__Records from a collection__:

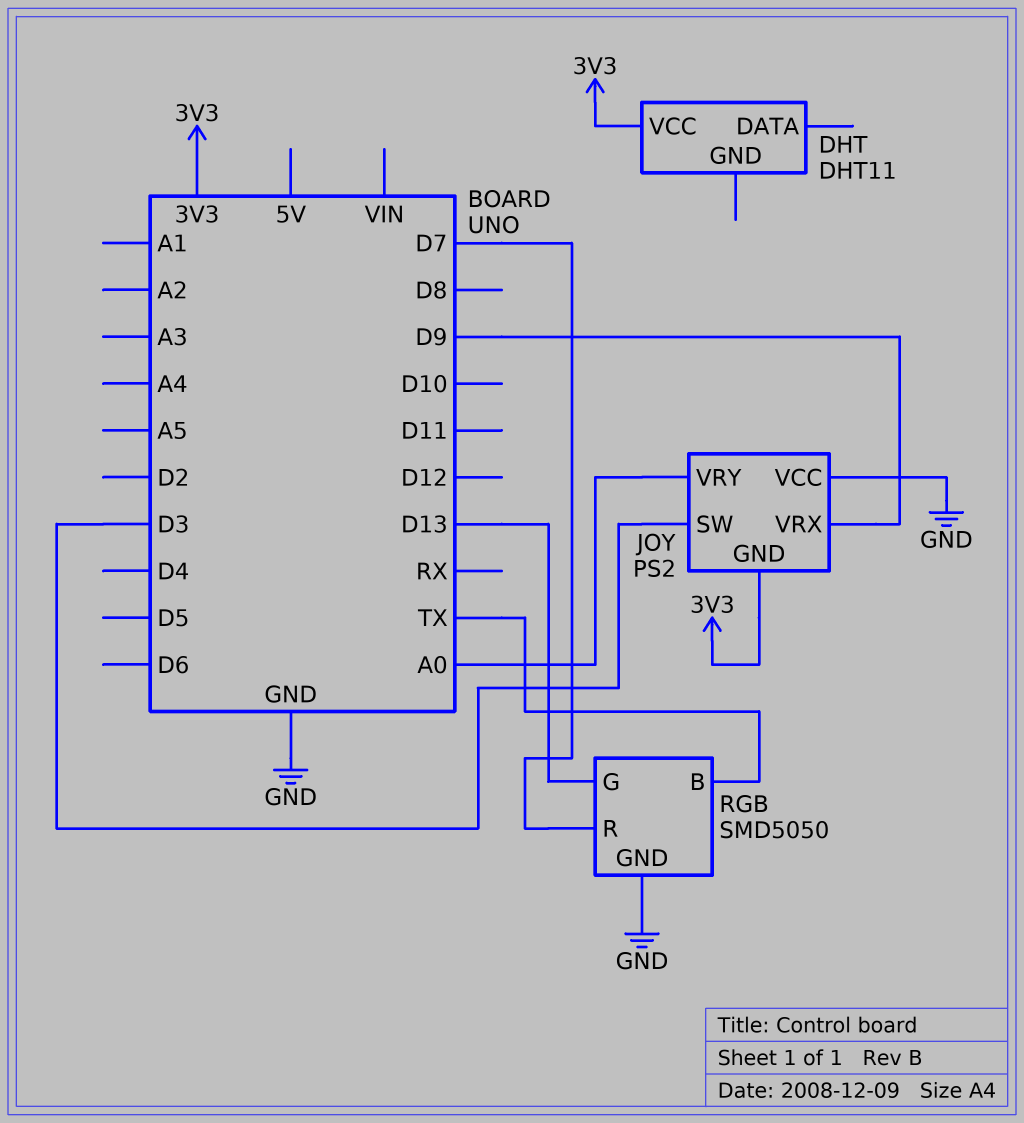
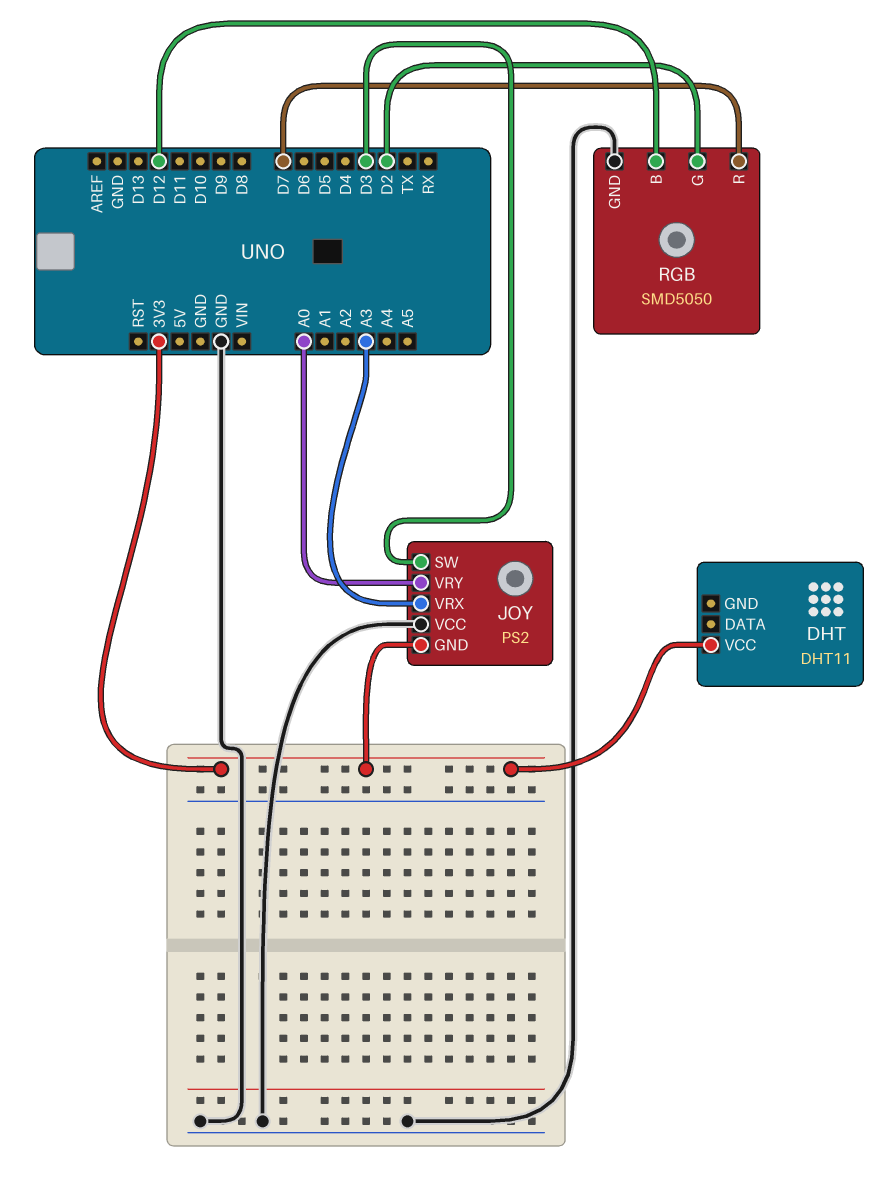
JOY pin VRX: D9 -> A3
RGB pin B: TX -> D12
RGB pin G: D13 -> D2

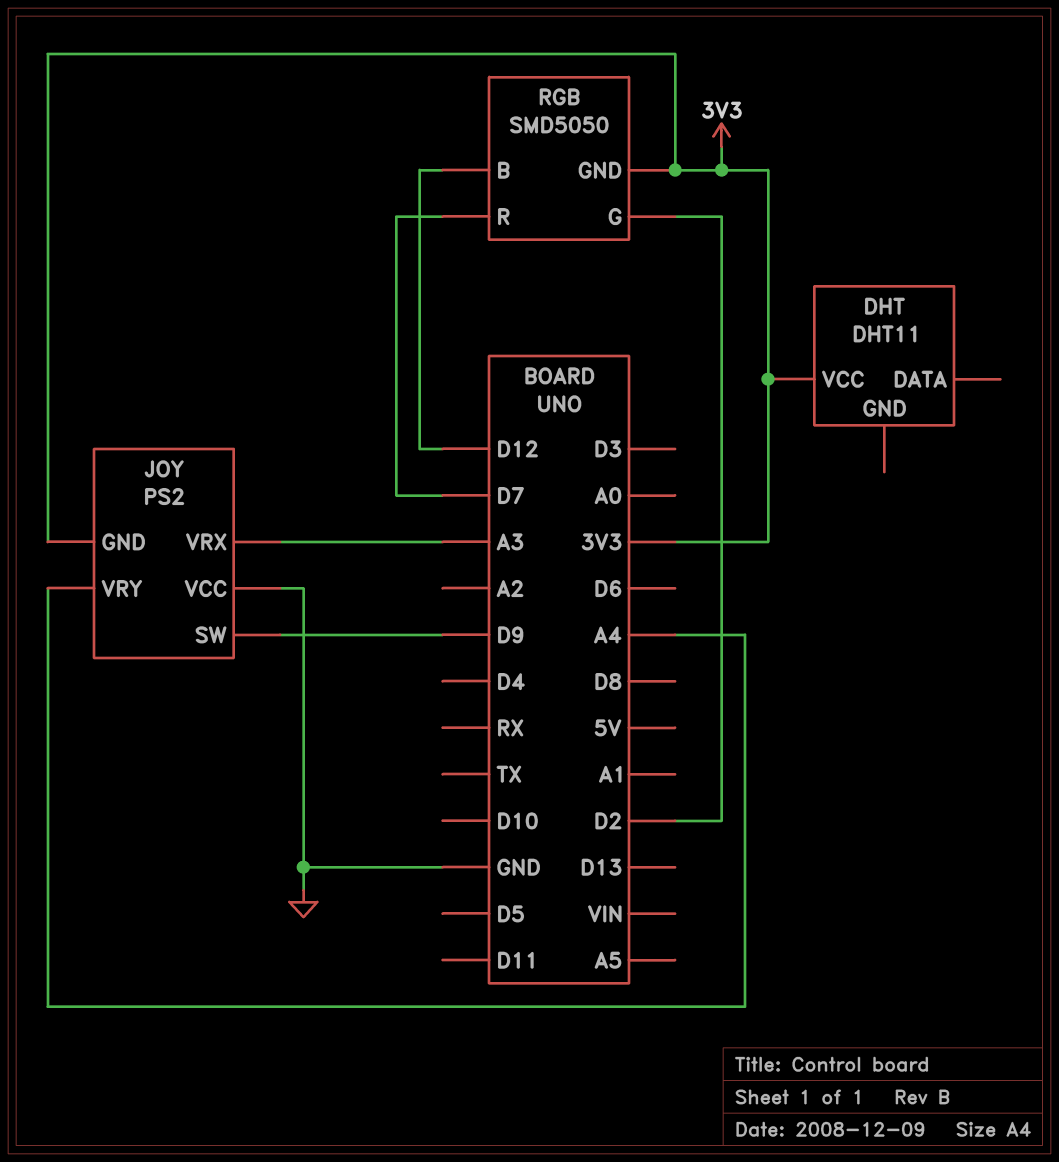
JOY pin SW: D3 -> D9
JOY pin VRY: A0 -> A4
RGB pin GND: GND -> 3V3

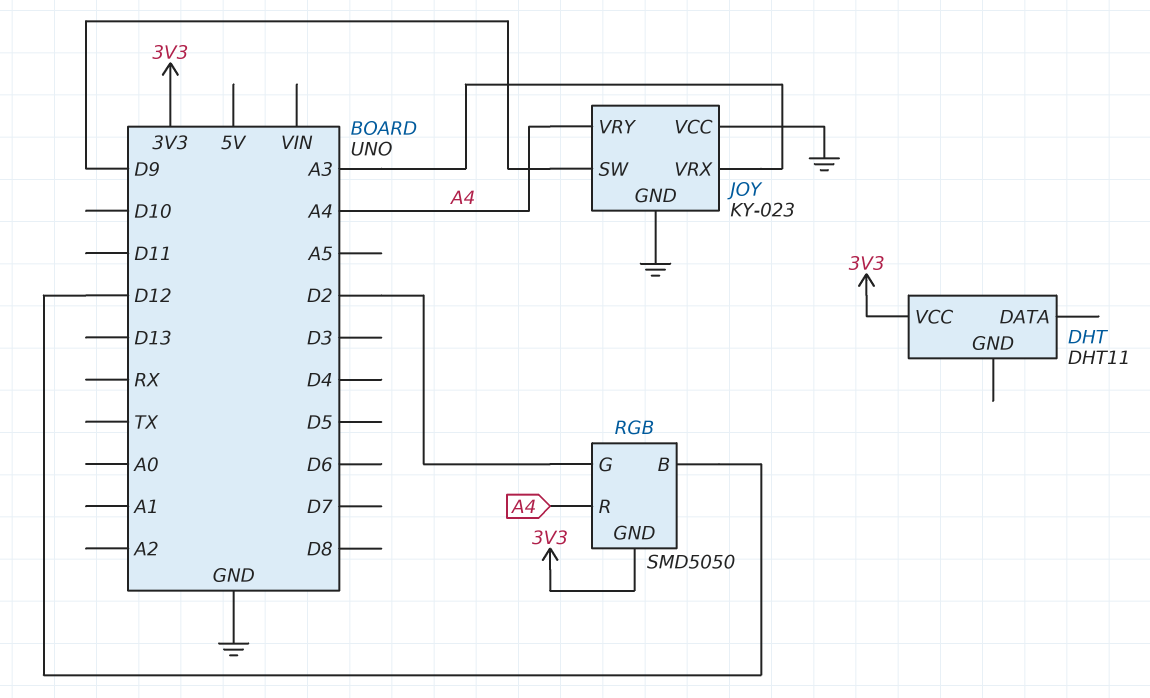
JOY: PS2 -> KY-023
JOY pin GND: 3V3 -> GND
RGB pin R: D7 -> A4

__Exercise directions__:
Nothing but the lines from the line containing "JOY pin VRY: A0 -> A4" through the last line of the records above should be written out, exactly and without the pictures.

__Solution__:
JOY pin VRY: A0 -> A4
RGB pin GND: GND -> 3V3

JOY: PS2 -> KY-023
JOY pin GND: 3V3 -> GND
RGB pin R: D7 -> A4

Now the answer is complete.